— start of DATA ENTRIES —

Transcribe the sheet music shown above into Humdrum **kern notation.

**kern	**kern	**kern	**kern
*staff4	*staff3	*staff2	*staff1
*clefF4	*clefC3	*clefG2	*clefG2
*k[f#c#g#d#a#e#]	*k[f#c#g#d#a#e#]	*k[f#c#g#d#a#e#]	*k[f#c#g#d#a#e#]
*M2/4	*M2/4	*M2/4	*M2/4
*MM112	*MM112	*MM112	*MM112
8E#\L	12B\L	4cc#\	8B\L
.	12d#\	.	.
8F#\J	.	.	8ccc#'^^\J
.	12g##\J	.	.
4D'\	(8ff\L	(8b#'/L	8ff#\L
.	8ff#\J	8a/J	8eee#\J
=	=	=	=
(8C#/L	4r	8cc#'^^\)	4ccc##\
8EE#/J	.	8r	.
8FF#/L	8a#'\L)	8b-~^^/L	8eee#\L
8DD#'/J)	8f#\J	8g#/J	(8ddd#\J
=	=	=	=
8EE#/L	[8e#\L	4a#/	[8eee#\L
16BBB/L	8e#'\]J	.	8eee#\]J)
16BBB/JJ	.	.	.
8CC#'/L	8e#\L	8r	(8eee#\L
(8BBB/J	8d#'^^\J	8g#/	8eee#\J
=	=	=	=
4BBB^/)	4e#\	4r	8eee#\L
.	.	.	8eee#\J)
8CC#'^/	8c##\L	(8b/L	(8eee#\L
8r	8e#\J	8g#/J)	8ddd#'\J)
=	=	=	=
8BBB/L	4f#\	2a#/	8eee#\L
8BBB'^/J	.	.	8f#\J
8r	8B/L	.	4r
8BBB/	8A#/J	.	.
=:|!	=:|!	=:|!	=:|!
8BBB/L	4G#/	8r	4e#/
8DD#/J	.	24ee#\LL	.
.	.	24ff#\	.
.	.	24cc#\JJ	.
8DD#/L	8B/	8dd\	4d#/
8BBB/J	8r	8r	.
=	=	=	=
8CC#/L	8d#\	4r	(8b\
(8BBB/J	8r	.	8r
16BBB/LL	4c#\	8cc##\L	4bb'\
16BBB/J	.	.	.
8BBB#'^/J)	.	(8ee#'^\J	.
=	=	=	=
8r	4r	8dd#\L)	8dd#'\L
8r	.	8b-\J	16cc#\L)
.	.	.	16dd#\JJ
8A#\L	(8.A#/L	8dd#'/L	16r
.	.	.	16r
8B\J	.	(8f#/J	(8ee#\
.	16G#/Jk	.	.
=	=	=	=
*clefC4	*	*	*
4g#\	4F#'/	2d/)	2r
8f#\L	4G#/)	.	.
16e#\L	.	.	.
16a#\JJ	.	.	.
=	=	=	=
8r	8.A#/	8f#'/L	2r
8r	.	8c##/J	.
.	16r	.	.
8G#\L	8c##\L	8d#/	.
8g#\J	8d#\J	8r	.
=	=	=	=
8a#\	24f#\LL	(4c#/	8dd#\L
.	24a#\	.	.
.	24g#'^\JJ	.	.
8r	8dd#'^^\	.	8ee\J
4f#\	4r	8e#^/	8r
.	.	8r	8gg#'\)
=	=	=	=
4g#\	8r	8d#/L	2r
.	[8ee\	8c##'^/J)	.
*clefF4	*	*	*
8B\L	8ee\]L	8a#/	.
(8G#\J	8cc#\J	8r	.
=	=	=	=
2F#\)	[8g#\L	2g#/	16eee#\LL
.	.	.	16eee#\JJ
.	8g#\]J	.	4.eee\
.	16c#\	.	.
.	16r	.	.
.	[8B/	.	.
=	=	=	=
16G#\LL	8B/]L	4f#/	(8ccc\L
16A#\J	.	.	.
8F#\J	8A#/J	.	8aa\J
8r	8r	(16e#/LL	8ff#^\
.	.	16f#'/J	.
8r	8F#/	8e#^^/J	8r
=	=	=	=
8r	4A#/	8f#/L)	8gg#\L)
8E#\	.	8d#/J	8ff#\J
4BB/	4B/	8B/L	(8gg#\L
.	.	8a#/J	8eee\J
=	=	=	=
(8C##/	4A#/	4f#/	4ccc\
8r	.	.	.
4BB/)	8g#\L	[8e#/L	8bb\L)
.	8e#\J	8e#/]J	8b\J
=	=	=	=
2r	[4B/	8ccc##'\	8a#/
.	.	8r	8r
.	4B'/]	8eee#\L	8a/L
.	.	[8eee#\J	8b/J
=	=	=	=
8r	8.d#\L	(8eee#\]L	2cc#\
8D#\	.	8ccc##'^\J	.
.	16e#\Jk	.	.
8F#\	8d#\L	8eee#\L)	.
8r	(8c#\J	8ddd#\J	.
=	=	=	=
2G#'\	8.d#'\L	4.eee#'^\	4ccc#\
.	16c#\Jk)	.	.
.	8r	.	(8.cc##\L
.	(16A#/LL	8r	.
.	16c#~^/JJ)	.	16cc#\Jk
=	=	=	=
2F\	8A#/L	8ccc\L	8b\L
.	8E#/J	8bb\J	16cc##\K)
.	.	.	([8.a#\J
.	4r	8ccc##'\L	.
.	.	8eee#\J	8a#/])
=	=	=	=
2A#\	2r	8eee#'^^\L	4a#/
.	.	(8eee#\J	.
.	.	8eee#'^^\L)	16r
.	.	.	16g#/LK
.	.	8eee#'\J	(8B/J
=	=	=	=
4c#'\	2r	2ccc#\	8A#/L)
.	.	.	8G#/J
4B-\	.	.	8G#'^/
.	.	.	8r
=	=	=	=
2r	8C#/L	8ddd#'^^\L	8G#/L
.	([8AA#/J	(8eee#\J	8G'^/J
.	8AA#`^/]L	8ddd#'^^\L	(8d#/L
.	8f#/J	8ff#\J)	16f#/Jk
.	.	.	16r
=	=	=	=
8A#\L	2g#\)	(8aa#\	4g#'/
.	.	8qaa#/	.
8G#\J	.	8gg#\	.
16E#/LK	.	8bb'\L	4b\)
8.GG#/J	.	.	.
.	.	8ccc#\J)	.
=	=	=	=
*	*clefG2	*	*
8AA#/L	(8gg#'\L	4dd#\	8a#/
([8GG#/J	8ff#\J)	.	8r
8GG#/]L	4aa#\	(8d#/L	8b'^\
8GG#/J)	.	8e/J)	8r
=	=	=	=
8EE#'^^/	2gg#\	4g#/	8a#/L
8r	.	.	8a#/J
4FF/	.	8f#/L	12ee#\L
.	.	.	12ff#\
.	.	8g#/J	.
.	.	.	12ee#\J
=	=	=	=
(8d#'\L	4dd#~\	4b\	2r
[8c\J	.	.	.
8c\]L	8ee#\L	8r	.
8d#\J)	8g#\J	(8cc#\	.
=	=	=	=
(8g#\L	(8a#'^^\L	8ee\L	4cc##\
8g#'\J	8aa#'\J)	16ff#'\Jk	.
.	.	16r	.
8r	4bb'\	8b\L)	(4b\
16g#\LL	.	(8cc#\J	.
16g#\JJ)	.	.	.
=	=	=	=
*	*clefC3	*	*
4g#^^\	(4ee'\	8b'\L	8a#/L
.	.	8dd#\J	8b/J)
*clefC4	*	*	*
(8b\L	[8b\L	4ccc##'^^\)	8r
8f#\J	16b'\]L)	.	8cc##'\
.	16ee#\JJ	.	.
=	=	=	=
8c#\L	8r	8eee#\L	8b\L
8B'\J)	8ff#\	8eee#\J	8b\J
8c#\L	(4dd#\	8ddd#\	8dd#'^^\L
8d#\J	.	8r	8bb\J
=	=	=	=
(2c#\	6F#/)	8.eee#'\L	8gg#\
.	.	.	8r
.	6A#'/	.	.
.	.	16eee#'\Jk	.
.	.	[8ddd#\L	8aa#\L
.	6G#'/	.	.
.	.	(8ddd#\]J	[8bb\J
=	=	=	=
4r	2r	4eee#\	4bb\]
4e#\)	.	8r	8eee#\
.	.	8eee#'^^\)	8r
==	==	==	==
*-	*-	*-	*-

— end of DATA ENTRIES —

Copy out every line of the material above that contains the string "kern".

WRITTEN ANSWER:
Transcribe the sheet music shown above into Humdrum **kern notation.
**kern	**kern	**kern	**kern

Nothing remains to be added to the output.